• [EXERCISE PROMPT]: The material below contains a line with "(448, 724) = (463, 633): yellow" and a line with "(647, 304) = (795, 281): none". Copy exactly those two lines and all lines between them.

[DATA EXCERPTS Boundary: Start]

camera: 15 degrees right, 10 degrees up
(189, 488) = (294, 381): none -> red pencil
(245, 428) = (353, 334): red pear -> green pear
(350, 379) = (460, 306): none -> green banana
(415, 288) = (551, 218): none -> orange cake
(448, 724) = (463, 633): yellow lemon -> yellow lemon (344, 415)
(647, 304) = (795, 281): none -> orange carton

[DATA EXCERPTS Boundary: End]
[DATA EXCERPTS Boundary: Start]

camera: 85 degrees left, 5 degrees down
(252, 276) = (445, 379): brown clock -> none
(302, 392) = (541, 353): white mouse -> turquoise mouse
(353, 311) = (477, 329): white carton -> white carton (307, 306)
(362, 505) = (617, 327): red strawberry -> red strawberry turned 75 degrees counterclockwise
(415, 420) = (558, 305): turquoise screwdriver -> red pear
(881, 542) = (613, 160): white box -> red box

[DATA EXCERPTS Boundary: End]
[DATA EXCERPTS Boundary: Start]

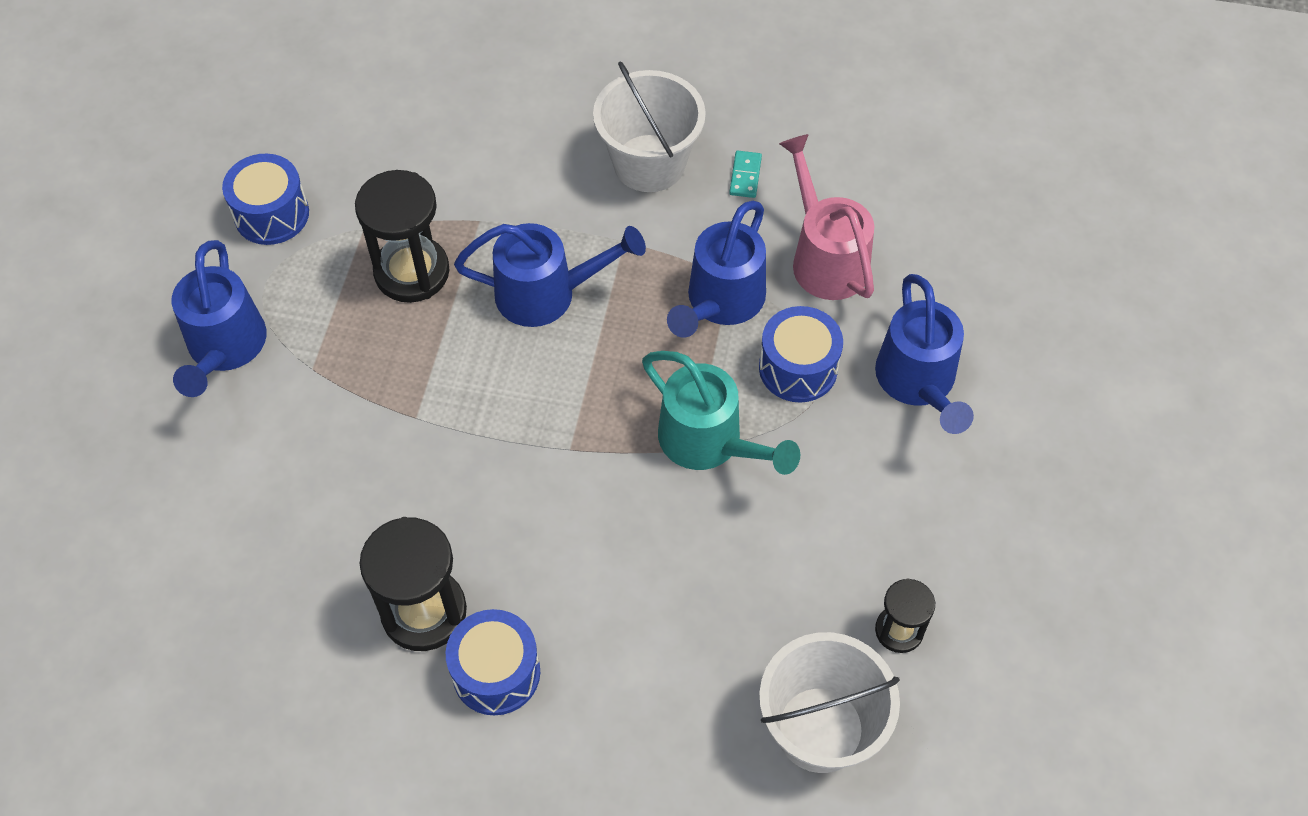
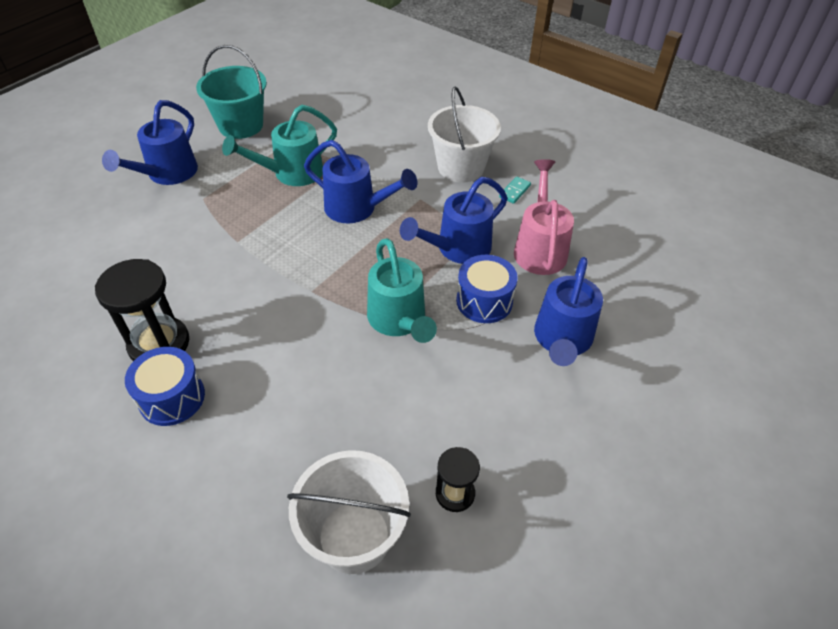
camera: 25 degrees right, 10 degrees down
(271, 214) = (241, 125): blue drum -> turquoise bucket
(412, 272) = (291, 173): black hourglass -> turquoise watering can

[DATA EXCERPTS Boundary: End]

• [RESPONSE BOX]:
(448, 724) = (463, 633): yellow lemon -> yellow lemon (344, 415)
(647, 304) = (795, 281): none -> orange carton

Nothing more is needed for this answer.